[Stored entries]
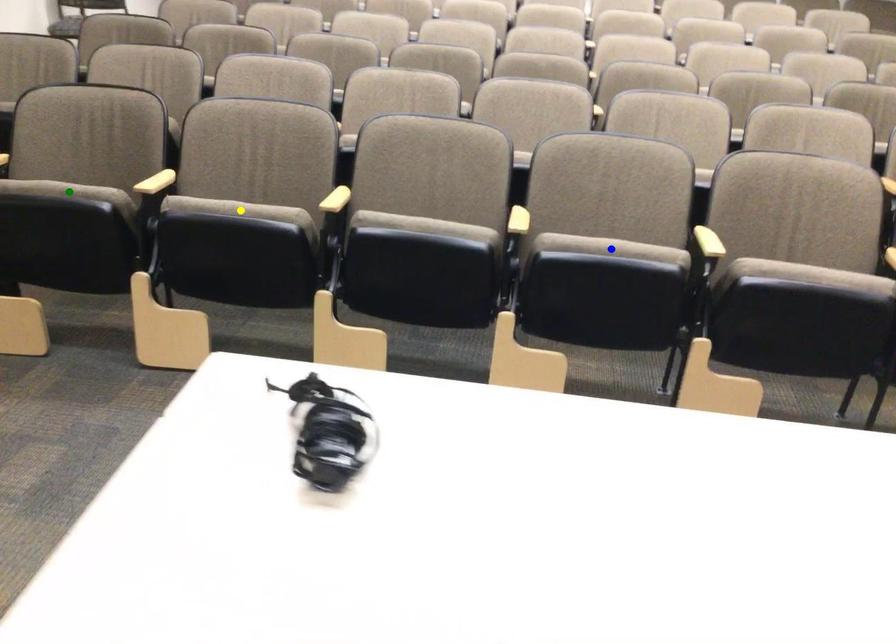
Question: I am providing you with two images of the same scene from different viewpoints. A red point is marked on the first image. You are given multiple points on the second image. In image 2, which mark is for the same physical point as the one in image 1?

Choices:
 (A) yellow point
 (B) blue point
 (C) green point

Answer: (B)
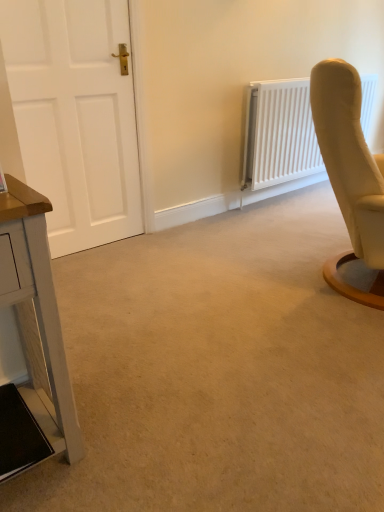
Where is `white matte radiator at upper right`? This screenshot has width=384, height=512. white matte radiator at upper right is located at coordinates (279, 134).

Describe the element at coordinates (33, 340) in the screenshot. The height and width of the screenshot is (512, 384). I see `white painted wood table at left` at that location.

Identify the location of white matte radiator at upper right. The height and width of the screenshot is (512, 384). (279, 134).

Is white painted wood table at left far away from white matte radiator at upper right?

Yes, white painted wood table at left and white matte radiator at upper right are located far from each other.

Is white painted wood table at left at the left side of white matte radiator at upper right?

Indeed, white painted wood table at left is positioned on the left side of white matte radiator at upper right.

Considering the sizes of objects white painted wood table at left and white matte radiator at upper right in the image provided, who is shorter, white painted wood table at left or white matte radiator at upper right?

With less height is white painted wood table at left.

Does white painted wood table at left have a larger size compared to white matte radiator at upper right?

Incorrect, white painted wood table at left is not larger than white matte radiator at upper right.

Would you consider white matte radiator at upper right to be distant from white painted wood table at left?

Yes, white matte radiator at upper right and white painted wood table at left are located far from each other.

Is white matte radiator at upper right to the left of white painted wood table at left from the viewer's perspective?

No, white matte radiator at upper right is not to the left of white painted wood table at left.

From the image's perspective, between white matte radiator at upper right and white painted wood table at left, who is located below?

From the image's view, white painted wood table at left is below.

In order to click on door that is behind the white painted wood table at left in this screenshot , I will do `click(75, 116)`.

Considering the relative positions of white matte door at left and white painted wood table at left in the image provided, is white matte door at left to the left of white painted wood table at left from the viewer's perspective?

Correct, you'll find white matte door at left to the left of white painted wood table at left.

Would you consider white matte door at left to be distant from white painted wood table at left?

Yes, white matte door at left is far from white painted wood table at left.

This screenshot has width=384, height=512. There is a white painted wood table at left. Identify the location of door above it (from a real-world perspective). (75, 116).

Which object is thinner, white painted wood table at left or white matte door at left?

white matte door at left.

Does white painted wood table at left have a larger size compared to white matte door at left?

Yes, white painted wood table at left is bigger than white matte door at left.

Is white painted wood table at left placed right next to white matte door at left?

white painted wood table at left is not next to white matte door at left, and they're not touching.

Could you tell me if white matte radiator at upper right is turned towards white matte door at left?

No, white matte radiator at upper right is not oriented towards white matte door at left.

Which is more to the right, white matte radiator at upper right or white matte door at left?

Positioned to the right is white matte radiator at upper right.

Is white matte door at left surrounded by white matte radiator at upper right?

No, white matte door at left is not a part of white matte radiator at upper right.

What's the angular difference between white matte radiator at upper right and white matte door at left's facing directions?

white matte radiator at upper right and white matte door at left are facing 1.1 degrees away from each other.

What's the angular difference between white matte door at left and white matte radiator at upper right's facing directions?

1.1 degrees separate the facing orientations of white matte door at left and white matte radiator at upper right.

Is white matte door at left facing away from white matte radiator at upper right?

No.

Do you think white matte door at left is within white matte radiator at upper right, or outside of it?

white matte door at left is not enclosed by white matte radiator at upper right.

In terms of height, does white matte door at left look taller or shorter compared to white matte radiator at upper right?

white matte door at left is taller than white matte radiator at upper right.

Find the location of a particular element. This screenshot has width=384, height=512. table that appears on the left of white matte radiator at upper right is located at coordinates (33, 340).

Find the location of `table in front of the white matte radiator at upper right`. table in front of the white matte radiator at upper right is located at coordinates (33, 340).

Considering their positions, is white matte radiator at upper right positioned further to white painted wood table at left than white matte door at left?

The object further to white painted wood table at left is white matte radiator at upper right.

When comparing their distances from white matte radiator at upper right, does white matte door at left or white painted wood table at left seem closer?

The object closer to white matte radiator at upper right is white matte door at left.

From the image, which object appears to be nearer to white matte door at left, white painted wood table at left or white matte radiator at upper right?

white matte radiator at upper right.

From the image, which object appears to be nearer to white painted wood table at left, white matte door at left or white matte radiator at upper right?

The object closer to white painted wood table at left is white matte door at left.

Based on the photo, based on their spatial positions, is white painted wood table at left or white matte door at left closer to white matte radiator at upper right?

Among the two, white matte door at left is located nearer to white matte radiator at upper right.

From the image, which object appears to be farther from white matte door at left, white matte radiator at upper right or white painted wood table at left?

white painted wood table at left lies further to white matte door at left than the other object.

Identify the location of door between white painted wood table at left and white matte radiator at upper right along the z-axis. (75, 116).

(Work to be completed):
Can you rewrite all of the lines above with every "white matte radiator at upper right" changed to "wall radiator at upper right" and nothing else altered, leaving the pictures out?

(Result of this exercise):
Question: I am providing you with two images of the same scene from different viewpoints. A red point is marked on the first image. You are given multiple points on the second image. In image 2, which mark is for the same physical point as the one in image 1?

Choices:
 (A) yellow point
 (B) blue point
 (C) green point

Answer: (B)
Where is `wall radiator at upper right`? This screenshot has width=384, height=512. wall radiator at upper right is located at coordinates (279, 134).

Describe the element at coordinates (33, 340) in the screenshot. The height and width of the screenshot is (512, 384). I see `white painted wood table at left` at that location.

Identify the location of wall radiator at upper right. The height and width of the screenshot is (512, 384). (279, 134).

Is white painted wood table at left far away from wall radiator at upper right?

Yes, white painted wood table at left and wall radiator at upper right are located far from each other.

Is white painted wood table at left at the left side of wall radiator at upper right?

Indeed, white painted wood table at left is positioned on the left side of wall radiator at upper right.

Considering the sizes of objects white painted wood table at left and wall radiator at upper right in the image provided, who is shorter, white painted wood table at left or wall radiator at upper right?

With less height is white painted wood table at left.

Does white painted wood table at left have a larger size compared to wall radiator at upper right?

Incorrect, white painted wood table at left is not larger than wall radiator at upper right.

Would you consider wall radiator at upper right to be distant from white painted wood table at left?

Yes, wall radiator at upper right and white painted wood table at left are located far from each other.

Is wall radiator at upper right to the left of white painted wood table at left from the viewer's perspective?

No, wall radiator at upper right is not to the left of white painted wood table at left.

From the image's perspective, between wall radiator at upper right and white painted wood table at left, who is located below?

From the image's view, white painted wood table at left is below.

In order to click on door that is behind the white painted wood table at left in this screenshot , I will do `click(75, 116)`.

Considering the relative positions of white matte door at left and white painted wood table at left in the image provided, is white matte door at left to the left of white painted wood table at left from the viewer's perspective?

Correct, you'll find white matte door at left to the left of white painted wood table at left.

Would you consider white matte door at left to be distant from white painted wood table at left?

Yes, white matte door at left is far from white painted wood table at left.

This screenshot has width=384, height=512. There is a white painted wood table at left. Identify the location of door above it (from a real-world perspective). (75, 116).

Which object is thinner, white painted wood table at left or white matte door at left?

white matte door at left.

Does white painted wood table at left have a larger size compared to white matte door at left?

Yes, white painted wood table at left is bigger than white matte door at left.

Is white painted wood table at left placed right next to white matte door at left?

white painted wood table at left is not next to white matte door at left, and they're not touching.

Could you tell me if wall radiator at upper right is turned towards white matte door at left?

No, wall radiator at upper right is not oriented towards white matte door at left.

Which is more to the right, wall radiator at upper right or white matte door at left?

Positioned to the right is wall radiator at upper right.

Is white matte door at left surrounded by wall radiator at upper right?

No, white matte door at left is not a part of wall radiator at upper right.

What's the angular difference between wall radiator at upper right and white matte door at left's facing directions?

wall radiator at upper right and white matte door at left are facing 1.1 degrees away from each other.

What's the angular difference between white matte door at left and wall radiator at upper right's facing directions?

1.1 degrees separate the facing orientations of white matte door at left and wall radiator at upper right.

Is white matte door at left facing away from wall radiator at upper right?

No.

Do you think white matte door at left is within wall radiator at upper right, or outside of it?

white matte door at left is not enclosed by wall radiator at upper right.

In terms of height, does white matte door at left look taller or shorter compared to wall radiator at upper right?

white matte door at left is taller than wall radiator at upper right.

Find the location of a particular element. This screenshot has width=384, height=512. table that appears on the left of wall radiator at upper right is located at coordinates (33, 340).

Find the location of `table in front of the wall radiator at upper right`. table in front of the wall radiator at upper right is located at coordinates (33, 340).

Considering their positions, is wall radiator at upper right positioned further to white painted wood table at left than white matte door at left?

The object further to white painted wood table at left is wall radiator at upper right.

When comparing their distances from wall radiator at upper right, does white matte door at left or white painted wood table at left seem closer?

The object closer to wall radiator at upper right is white matte door at left.

From the image, which object appears to be nearer to white matte door at left, white painted wood table at left or wall radiator at upper right?

wall radiator at upper right.

From the image, which object appears to be nearer to white painted wood table at left, white matte door at left or wall radiator at upper right?

The object closer to white painted wood table at left is white matte door at left.

Based on the photo, based on their spatial positions, is white painted wood table at left or white matte door at left closer to wall radiator at upper right?

Among the two, white matte door at left is located nearer to wall radiator at upper right.

From the image, which object appears to be farther from white matte door at left, wall radiator at upper right or white painted wood table at left?

white painted wood table at left lies further to white matte door at left than the other object.

Identify the location of door between white painted wood table at left and wall radiator at upper right along the z-axis. (75, 116).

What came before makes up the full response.